━━━ Records to use ━━━

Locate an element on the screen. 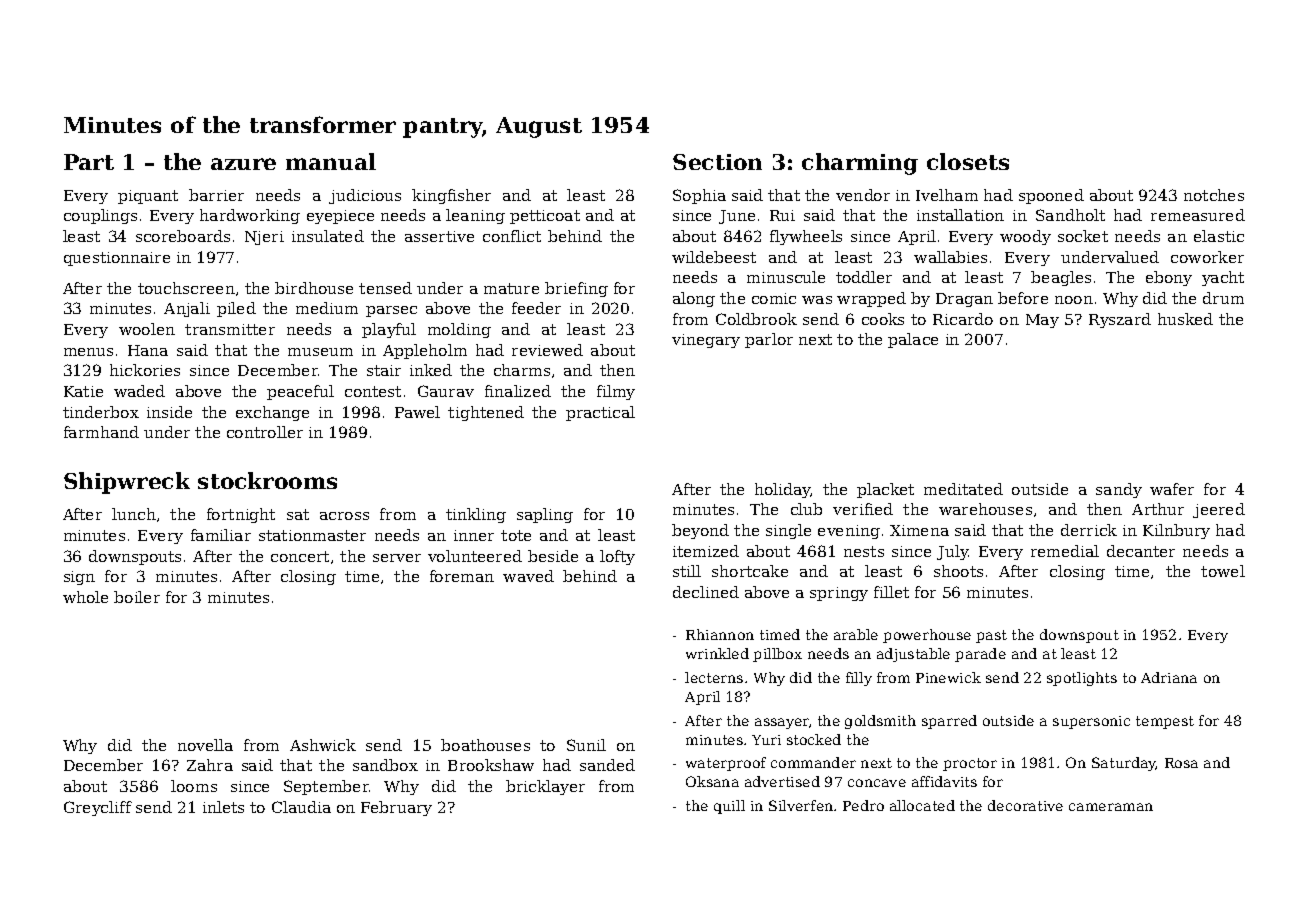 The height and width of the screenshot is (924, 1308). familiar is located at coordinates (221, 535).
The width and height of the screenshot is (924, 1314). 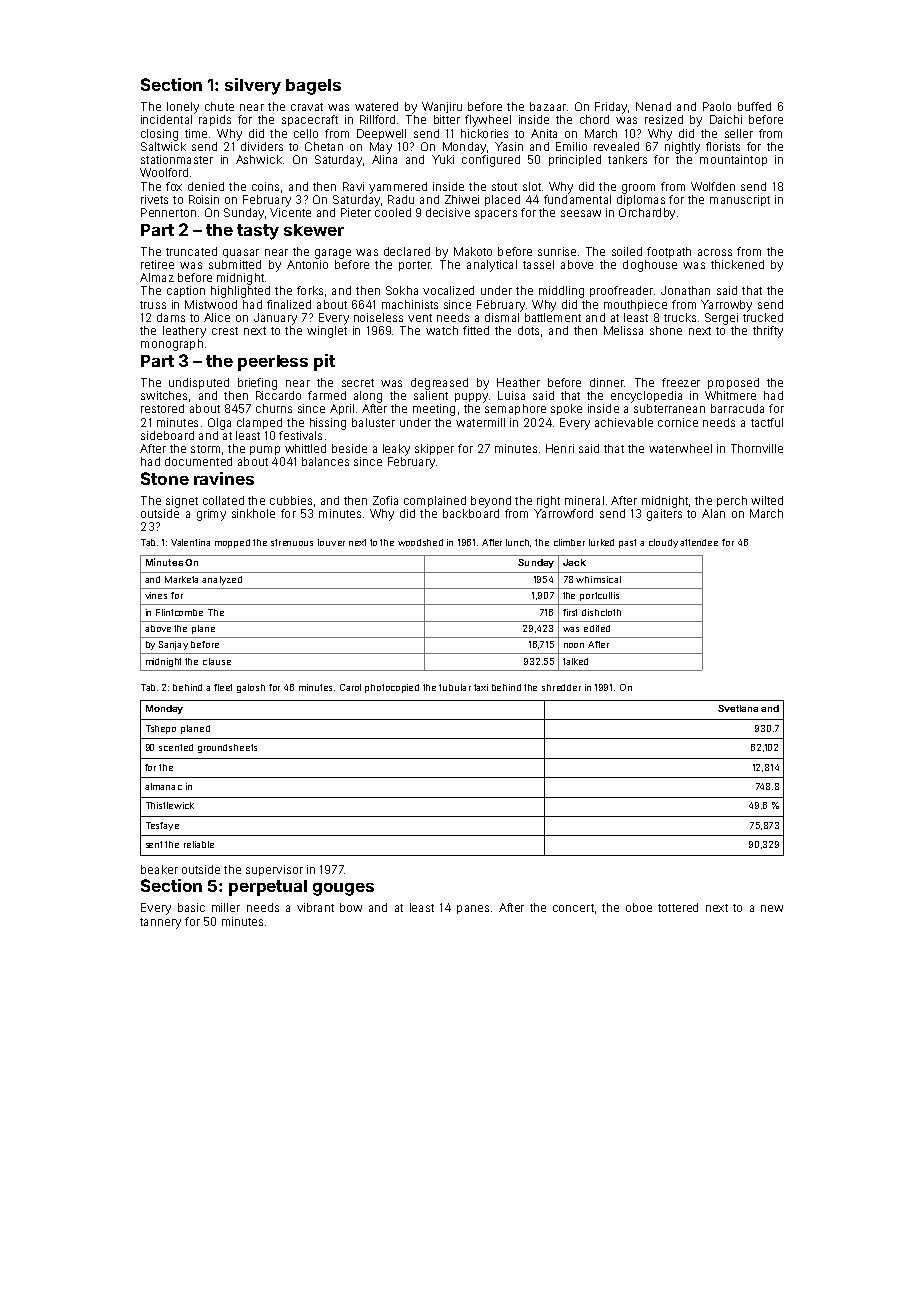 What do you see at coordinates (573, 908) in the screenshot?
I see `concert` at bounding box center [573, 908].
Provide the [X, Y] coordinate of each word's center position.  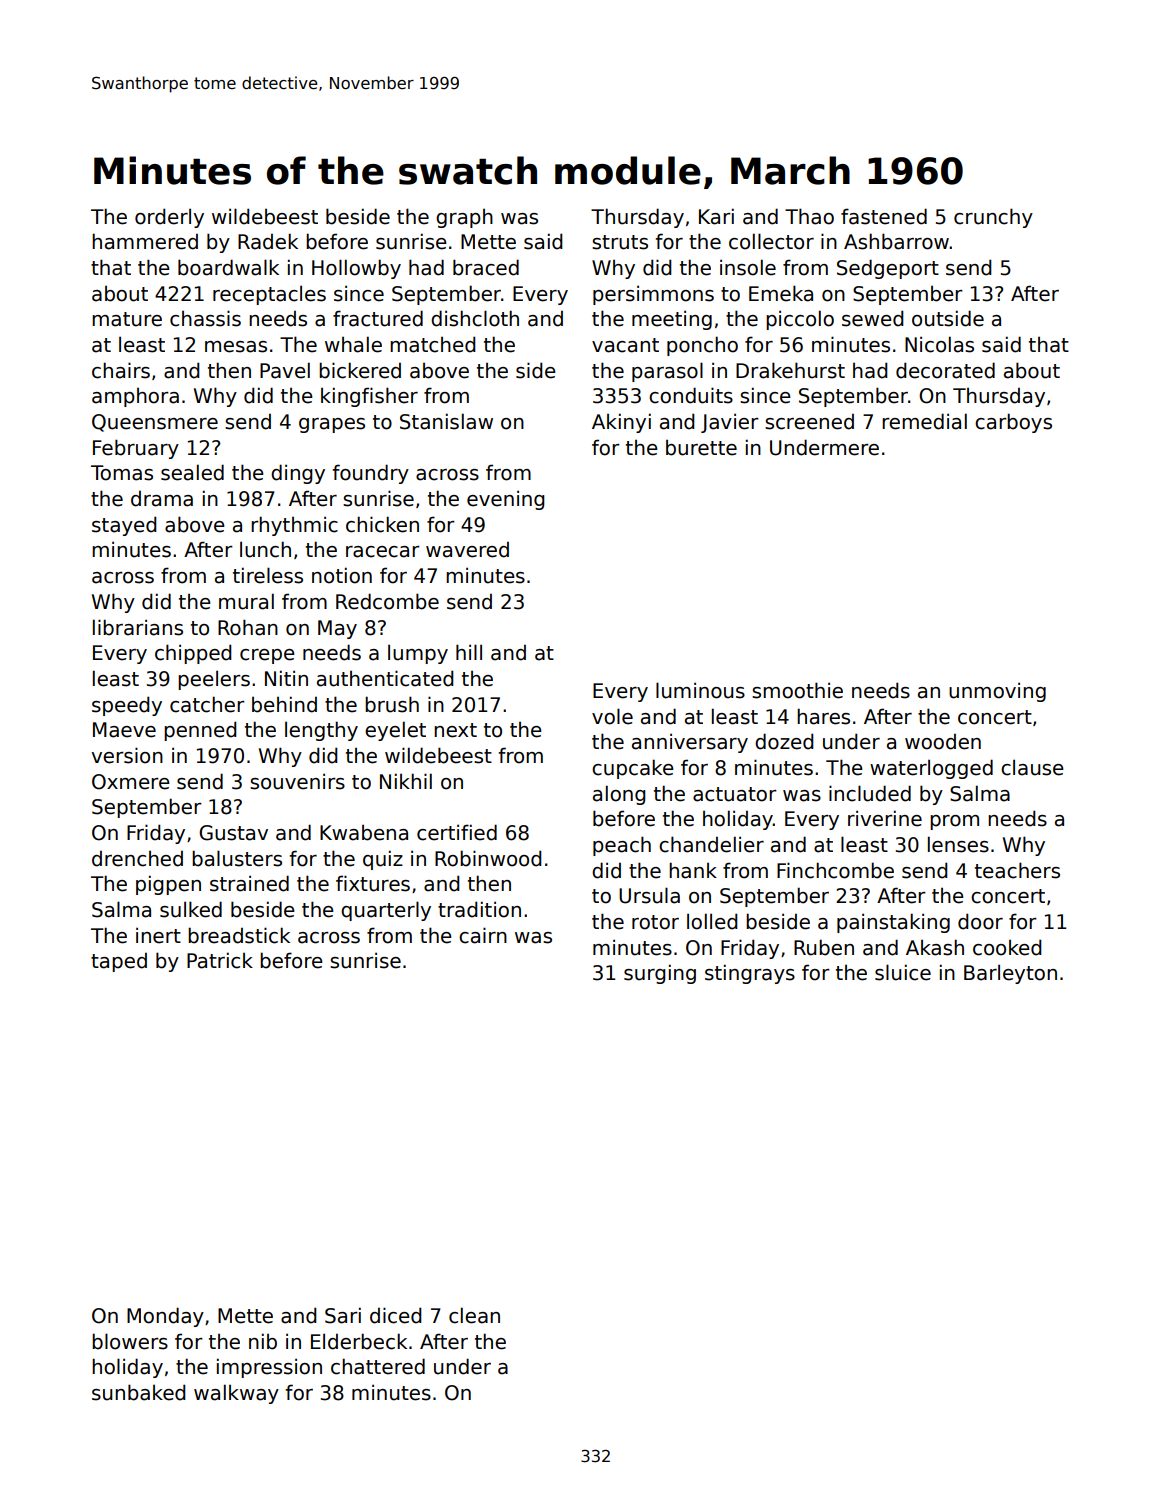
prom [954, 822]
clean [474, 1315]
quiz [383, 860]
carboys [1013, 423]
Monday [165, 1317]
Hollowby [356, 269]
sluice [903, 972]
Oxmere [131, 782]
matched [433, 344]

━━━

• _Task directions_
Express the records, starting with the line that contains "quiz [383, 860]" and continuing through the end of the records, as a Markdown table with the columns Row and Line, omitting blank lines.

• _Answer to this exercise_
| Row | Line |
|---|---|
| 1 | quiz [383, 860] |
| 2 | carboys [1013, 423] |
| 3 | Monday [165, 1317] |
| 4 | Hollowby [356, 269] |
| 5 | sluice [903, 972] |
| 6 | Oxmere [131, 782] |
| 7 | matched [433, 344] |